* _BRIEF_
Below are entries. Copy exactly the lines running from the line that holds "(462, 422) = (464, 467): pink" to the line that holds "(508, 519) = (360, 535): none", with both ends included.

* _RECORDS FOR THE TASK_

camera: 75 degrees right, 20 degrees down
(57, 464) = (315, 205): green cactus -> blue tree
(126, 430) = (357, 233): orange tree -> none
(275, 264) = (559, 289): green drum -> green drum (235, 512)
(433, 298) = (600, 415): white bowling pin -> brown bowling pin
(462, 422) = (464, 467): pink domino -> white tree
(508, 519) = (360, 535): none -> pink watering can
---
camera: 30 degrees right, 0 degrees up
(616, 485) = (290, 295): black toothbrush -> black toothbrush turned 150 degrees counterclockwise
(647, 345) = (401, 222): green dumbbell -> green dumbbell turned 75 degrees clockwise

* _WRITTEN ANSWER_
(462, 422) = (464, 467): pink domino -> white tree
(508, 519) = (360, 535): none -> pink watering can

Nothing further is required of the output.